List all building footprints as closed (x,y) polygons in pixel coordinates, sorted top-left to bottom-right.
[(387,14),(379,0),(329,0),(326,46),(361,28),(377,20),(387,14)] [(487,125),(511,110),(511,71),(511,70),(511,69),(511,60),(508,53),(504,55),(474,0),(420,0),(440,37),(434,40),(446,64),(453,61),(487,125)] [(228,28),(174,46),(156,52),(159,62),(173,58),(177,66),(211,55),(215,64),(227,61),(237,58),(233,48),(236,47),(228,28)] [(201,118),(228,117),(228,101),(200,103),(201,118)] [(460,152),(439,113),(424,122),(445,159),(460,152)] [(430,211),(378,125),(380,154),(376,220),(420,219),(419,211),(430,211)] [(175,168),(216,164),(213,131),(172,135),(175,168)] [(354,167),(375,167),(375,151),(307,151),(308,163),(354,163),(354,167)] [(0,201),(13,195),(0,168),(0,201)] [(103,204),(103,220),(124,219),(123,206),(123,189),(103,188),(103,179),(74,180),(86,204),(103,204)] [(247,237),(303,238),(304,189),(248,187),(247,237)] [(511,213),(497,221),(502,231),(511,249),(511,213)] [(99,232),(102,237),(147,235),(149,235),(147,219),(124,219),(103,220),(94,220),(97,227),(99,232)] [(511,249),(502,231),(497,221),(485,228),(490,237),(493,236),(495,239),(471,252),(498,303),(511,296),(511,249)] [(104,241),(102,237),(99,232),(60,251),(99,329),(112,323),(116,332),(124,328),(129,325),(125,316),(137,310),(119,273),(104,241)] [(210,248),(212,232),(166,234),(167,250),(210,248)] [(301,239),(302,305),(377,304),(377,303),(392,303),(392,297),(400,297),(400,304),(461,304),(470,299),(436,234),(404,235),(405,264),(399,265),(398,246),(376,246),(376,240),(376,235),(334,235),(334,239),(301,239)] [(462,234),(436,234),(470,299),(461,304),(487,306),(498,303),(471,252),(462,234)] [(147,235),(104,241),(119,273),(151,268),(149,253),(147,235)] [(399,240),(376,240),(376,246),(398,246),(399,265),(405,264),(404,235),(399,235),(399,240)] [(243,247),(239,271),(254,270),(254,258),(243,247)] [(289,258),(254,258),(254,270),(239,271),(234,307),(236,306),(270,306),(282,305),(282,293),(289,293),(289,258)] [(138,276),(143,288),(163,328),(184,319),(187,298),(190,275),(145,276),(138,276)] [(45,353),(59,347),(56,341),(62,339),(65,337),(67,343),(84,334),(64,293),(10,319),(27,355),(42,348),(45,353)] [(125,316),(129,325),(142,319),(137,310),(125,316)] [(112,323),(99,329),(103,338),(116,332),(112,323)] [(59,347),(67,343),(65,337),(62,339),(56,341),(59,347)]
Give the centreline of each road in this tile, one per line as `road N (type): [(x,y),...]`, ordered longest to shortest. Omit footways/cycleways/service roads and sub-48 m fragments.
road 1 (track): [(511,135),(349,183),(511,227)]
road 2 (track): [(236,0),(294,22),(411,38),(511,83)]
□ □ □ □ □
Return every line of the records that contains the string "track", treating uppercase and lowercase as different.

■ FINISHED ANSWER ■
road 1 (track): [(511,135),(349,183),(511,227)]
road 2 (track): [(236,0),(294,22),(411,38),(511,83)]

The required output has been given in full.